[Version comparison data]

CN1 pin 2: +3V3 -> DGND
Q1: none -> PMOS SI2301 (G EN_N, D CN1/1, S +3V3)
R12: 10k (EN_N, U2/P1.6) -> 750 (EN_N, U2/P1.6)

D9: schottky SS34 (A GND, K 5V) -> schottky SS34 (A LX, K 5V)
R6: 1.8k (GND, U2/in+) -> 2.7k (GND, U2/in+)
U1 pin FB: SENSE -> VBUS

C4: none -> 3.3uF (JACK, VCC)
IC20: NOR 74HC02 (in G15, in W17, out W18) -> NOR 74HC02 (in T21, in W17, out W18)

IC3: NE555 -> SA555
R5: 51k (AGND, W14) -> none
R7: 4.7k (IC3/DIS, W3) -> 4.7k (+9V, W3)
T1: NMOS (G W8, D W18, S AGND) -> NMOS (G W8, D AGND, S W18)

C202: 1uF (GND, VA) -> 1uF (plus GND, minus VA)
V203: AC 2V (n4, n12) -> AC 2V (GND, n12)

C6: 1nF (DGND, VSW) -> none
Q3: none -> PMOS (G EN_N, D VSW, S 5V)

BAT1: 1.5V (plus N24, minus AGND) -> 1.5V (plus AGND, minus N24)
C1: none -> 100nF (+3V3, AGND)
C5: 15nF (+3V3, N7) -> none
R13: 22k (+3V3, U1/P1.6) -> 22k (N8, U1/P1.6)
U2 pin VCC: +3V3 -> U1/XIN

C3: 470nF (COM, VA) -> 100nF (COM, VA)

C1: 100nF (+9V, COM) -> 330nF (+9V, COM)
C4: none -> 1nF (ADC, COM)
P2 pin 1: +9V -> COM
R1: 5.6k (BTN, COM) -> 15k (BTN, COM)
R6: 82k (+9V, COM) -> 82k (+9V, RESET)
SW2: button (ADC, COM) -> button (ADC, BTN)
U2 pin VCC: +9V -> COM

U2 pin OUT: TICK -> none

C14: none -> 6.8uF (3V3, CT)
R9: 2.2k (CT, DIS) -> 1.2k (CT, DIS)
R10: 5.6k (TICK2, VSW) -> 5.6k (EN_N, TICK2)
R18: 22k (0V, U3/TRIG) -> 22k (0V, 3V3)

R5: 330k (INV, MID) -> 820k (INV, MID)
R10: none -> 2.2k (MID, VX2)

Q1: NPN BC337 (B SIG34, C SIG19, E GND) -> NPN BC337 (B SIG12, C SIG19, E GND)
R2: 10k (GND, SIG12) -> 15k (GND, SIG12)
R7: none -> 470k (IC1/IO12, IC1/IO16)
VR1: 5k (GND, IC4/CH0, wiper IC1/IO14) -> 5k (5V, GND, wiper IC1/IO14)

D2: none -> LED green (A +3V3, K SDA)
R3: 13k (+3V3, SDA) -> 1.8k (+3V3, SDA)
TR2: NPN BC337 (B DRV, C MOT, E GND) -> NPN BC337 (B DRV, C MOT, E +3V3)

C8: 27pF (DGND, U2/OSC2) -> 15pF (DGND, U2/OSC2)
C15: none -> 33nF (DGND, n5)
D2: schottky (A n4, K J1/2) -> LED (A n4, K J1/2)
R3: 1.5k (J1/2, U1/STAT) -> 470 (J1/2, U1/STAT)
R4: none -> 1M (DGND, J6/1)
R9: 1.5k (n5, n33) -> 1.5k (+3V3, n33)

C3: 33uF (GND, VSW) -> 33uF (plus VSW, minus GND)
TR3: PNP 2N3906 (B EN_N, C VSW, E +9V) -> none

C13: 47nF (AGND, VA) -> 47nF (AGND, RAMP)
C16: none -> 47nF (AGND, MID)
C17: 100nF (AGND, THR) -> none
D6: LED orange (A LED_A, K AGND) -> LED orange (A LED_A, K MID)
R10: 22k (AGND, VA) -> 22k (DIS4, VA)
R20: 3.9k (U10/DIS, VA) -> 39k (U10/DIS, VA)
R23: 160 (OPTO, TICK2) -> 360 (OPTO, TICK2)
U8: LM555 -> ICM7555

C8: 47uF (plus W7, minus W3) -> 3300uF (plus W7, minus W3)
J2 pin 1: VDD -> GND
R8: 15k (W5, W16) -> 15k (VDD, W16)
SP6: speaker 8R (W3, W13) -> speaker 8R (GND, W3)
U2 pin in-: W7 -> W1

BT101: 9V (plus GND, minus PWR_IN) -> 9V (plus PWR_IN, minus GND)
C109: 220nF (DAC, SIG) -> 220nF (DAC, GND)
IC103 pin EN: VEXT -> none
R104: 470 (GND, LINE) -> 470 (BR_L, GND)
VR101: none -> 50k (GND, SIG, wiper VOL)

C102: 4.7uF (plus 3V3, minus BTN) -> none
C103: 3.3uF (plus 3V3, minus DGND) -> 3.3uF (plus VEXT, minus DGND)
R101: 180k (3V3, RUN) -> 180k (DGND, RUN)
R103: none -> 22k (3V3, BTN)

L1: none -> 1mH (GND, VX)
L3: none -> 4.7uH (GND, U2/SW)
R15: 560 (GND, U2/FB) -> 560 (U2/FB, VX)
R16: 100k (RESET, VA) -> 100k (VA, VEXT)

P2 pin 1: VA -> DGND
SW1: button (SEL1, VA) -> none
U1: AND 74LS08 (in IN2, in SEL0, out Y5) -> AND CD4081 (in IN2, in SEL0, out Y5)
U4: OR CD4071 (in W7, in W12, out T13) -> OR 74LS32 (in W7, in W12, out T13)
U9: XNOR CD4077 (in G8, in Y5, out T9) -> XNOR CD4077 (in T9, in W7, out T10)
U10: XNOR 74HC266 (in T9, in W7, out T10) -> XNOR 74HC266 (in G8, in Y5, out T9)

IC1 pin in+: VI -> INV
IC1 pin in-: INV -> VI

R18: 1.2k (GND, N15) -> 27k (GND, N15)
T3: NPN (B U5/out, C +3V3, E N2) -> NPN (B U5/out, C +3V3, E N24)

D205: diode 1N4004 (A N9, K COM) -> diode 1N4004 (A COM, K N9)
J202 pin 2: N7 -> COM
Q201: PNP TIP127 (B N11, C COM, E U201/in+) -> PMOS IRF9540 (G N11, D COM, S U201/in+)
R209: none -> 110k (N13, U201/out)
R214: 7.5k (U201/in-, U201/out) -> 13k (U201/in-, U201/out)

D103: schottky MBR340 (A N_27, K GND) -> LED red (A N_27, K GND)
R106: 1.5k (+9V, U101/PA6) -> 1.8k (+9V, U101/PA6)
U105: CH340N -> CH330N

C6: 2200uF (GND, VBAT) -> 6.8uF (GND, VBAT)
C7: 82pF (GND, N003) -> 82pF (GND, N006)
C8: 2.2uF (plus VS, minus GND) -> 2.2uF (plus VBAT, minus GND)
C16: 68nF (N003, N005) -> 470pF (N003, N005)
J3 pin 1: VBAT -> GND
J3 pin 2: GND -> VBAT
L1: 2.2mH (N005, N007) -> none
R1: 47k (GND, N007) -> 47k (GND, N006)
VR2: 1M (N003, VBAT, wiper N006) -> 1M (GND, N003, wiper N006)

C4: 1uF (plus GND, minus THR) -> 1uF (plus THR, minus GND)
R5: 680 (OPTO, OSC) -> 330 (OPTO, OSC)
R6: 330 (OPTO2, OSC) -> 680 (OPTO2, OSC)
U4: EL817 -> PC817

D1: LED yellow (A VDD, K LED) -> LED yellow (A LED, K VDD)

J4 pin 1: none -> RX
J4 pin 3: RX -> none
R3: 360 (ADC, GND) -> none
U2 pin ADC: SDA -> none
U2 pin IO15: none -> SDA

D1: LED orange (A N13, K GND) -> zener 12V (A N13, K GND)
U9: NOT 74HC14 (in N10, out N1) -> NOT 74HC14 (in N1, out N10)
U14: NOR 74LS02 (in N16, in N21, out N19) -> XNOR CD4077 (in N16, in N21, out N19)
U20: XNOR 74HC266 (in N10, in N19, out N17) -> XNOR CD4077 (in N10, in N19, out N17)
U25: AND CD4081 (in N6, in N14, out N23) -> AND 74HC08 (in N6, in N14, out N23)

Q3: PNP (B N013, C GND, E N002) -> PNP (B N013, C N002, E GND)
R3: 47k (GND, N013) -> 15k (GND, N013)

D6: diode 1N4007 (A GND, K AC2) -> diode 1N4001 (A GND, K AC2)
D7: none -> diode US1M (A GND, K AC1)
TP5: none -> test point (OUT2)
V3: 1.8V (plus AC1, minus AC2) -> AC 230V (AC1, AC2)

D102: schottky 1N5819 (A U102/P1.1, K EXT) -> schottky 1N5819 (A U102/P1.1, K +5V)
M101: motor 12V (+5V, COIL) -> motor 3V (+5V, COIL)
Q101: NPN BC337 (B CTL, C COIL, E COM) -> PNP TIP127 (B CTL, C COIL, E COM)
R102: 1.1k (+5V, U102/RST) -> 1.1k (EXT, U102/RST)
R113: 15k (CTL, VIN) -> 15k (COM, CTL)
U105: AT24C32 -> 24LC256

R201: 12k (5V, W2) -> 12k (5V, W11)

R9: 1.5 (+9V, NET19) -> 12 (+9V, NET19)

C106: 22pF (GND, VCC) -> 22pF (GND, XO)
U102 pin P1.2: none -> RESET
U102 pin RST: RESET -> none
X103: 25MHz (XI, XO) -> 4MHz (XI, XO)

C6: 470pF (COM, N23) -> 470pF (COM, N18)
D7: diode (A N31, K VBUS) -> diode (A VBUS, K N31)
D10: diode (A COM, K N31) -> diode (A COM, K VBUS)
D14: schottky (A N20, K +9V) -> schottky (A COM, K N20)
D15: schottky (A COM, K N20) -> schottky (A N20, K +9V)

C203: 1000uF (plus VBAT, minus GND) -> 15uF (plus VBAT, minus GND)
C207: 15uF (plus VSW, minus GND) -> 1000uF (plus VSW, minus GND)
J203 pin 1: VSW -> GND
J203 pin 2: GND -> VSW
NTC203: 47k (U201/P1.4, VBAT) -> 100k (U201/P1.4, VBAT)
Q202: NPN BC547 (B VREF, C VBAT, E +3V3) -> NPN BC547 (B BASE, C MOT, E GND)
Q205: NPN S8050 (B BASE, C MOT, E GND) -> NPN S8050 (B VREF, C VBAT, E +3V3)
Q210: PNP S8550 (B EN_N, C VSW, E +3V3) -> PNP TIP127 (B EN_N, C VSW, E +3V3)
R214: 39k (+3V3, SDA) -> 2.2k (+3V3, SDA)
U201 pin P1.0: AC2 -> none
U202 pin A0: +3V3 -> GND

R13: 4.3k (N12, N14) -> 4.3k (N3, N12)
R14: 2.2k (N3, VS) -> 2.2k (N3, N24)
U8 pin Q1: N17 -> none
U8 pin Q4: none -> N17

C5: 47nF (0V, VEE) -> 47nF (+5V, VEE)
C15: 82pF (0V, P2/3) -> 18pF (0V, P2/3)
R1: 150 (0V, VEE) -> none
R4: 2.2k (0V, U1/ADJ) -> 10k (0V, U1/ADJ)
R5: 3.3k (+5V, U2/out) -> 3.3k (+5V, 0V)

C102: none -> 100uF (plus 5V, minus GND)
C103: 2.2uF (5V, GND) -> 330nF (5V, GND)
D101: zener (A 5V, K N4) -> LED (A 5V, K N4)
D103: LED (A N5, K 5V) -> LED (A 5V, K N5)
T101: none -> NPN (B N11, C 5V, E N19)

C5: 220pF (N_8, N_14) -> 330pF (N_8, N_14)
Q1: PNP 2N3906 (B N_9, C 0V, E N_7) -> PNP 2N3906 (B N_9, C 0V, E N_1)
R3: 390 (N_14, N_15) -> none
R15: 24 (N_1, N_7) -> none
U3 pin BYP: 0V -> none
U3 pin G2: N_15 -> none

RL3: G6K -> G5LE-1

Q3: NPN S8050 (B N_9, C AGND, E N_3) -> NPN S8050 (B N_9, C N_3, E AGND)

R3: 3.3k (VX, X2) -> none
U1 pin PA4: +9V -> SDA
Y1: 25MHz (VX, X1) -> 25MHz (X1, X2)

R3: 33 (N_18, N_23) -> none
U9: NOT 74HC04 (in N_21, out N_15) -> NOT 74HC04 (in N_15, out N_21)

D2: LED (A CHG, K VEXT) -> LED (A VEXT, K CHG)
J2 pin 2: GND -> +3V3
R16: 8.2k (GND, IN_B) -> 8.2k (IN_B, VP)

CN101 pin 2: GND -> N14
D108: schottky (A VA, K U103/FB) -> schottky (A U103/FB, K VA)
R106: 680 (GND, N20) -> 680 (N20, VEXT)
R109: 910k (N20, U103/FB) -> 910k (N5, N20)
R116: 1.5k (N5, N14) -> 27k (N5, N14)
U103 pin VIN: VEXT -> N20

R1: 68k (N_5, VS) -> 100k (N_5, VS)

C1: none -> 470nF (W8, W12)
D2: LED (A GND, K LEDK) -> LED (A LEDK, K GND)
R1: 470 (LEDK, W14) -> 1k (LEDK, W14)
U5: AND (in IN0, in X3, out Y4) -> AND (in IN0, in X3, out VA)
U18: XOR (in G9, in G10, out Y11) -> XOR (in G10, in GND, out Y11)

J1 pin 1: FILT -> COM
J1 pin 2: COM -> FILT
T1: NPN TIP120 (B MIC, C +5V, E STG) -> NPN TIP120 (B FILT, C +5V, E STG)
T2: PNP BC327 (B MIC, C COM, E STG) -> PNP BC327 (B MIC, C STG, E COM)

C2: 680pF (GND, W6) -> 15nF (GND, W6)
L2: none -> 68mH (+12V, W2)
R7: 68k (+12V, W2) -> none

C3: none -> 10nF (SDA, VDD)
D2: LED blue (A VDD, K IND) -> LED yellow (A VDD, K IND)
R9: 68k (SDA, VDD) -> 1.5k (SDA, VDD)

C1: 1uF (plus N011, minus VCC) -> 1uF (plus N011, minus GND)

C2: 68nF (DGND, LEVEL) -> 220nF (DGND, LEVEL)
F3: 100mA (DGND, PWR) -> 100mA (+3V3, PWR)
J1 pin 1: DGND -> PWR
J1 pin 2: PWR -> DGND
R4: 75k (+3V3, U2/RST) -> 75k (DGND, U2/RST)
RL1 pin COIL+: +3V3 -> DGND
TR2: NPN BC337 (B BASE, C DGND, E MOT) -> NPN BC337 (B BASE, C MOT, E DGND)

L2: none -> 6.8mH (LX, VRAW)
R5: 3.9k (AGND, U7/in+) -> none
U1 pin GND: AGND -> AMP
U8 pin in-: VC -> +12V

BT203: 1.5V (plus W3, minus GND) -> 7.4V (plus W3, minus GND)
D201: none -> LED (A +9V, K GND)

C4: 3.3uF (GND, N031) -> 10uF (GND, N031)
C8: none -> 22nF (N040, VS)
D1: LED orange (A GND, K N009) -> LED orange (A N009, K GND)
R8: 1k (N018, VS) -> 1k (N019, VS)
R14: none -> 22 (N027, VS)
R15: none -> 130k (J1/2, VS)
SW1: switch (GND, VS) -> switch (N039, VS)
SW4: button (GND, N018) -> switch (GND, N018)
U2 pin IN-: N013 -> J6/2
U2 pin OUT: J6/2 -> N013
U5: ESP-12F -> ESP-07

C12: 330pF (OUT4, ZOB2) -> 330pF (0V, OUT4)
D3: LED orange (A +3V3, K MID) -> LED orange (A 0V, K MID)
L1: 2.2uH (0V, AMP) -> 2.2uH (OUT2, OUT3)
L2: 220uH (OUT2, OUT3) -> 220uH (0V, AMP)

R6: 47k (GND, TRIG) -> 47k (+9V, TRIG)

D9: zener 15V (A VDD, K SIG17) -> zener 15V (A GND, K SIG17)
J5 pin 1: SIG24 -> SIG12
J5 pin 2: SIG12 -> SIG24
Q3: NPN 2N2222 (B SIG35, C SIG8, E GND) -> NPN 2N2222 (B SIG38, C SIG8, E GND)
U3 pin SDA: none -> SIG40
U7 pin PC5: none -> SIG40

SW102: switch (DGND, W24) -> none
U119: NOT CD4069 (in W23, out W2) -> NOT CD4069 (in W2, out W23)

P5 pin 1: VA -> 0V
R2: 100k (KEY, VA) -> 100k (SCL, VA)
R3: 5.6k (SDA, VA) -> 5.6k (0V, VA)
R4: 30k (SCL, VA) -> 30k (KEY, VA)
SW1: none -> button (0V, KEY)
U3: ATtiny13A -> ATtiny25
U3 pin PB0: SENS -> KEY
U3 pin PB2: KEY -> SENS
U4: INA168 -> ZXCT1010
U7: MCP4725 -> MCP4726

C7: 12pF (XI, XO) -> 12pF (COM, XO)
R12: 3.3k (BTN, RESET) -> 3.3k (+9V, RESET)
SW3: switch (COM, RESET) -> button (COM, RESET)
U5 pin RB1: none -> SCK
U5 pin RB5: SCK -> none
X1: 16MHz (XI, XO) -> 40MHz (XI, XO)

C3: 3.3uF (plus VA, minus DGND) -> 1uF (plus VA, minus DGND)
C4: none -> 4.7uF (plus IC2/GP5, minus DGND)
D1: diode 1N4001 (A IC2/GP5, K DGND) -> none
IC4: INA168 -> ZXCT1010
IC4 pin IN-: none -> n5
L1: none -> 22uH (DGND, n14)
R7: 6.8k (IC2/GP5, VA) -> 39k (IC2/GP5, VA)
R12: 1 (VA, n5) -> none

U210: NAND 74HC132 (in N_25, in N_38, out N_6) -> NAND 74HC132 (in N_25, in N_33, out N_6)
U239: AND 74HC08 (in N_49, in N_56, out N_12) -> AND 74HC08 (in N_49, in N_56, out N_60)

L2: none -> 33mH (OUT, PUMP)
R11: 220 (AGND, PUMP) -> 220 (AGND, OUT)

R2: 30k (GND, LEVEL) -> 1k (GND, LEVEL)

WHAT TO PRODUCE: Using the entries above, return exactly the lines from the line with "C1: none -> 470nF (W8, W12)" to the line with "C8: none -> 22nF (N040, VS)", counting both of those lines.

OUTPUT BELOW:
C1: none -> 470nF (W8, W12)
D2: LED (A GND, K LEDK) -> LED (A LEDK, K GND)
R1: 470 (LEDK, W14) -> 1k (LEDK, W14)
U5: AND (in IN0, in X3, out Y4) -> AND (in IN0, in X3, out VA)
U18: XOR (in G9, in G10, out Y11) -> XOR (in G10, in GND, out Y11)

J1 pin 1: FILT -> COM
J1 pin 2: COM -> FILT
T1: NPN TIP120 (B MIC, C +5V, E STG) -> NPN TIP120 (B FILT, C +5V, E STG)
T2: PNP BC327 (B MIC, C COM, E STG) -> PNP BC327 (B MIC, C STG, E COM)

C2: 680pF (GND, W6) -> 15nF (GND, W6)
L2: none -> 68mH (+12V, W2)
R7: 68k (+12V, W2) -> none

C3: none -> 10nF (SDA, VDD)
D2: LED blue (A VDD, K IND) -> LED yellow (A VDD, K IND)
R9: 68k (SDA, VDD) -> 1.5k (SDA, VDD)

C1: 1uF (plus N011, minus VCC) -> 1uF (plus N011, minus GND)

C2: 68nF (DGND, LEVEL) -> 220nF (DGND, LEVEL)
F3: 100mA (DGND, PWR) -> 100mA (+3V3, PWR)
J1 pin 1: DGND -> PWR
J1 pin 2: PWR -> DGND
R4: 75k (+3V3, U2/RST) -> 75k (DGND, U2/RST)
RL1 pin COIL+: +3V3 -> DGND
TR2: NPN BC337 (B BASE, C DGND, E MOT) -> NPN BC337 (B BASE, C MOT, E DGND)

L2: none -> 6.8mH (LX, VRAW)
R5: 3.9k (AGND, U7/in+) -> none
U1 pin GND: AGND -> AMP
U8 pin in-: VC -> +12V

BT203: 1.5V (plus W3, minus GND) -> 7.4V (plus W3, minus GND)
D201: none -> LED (A +9V, K GND)

C4: 3.3uF (GND, N031) -> 10uF (GND, N031)
C8: none -> 22nF (N040, VS)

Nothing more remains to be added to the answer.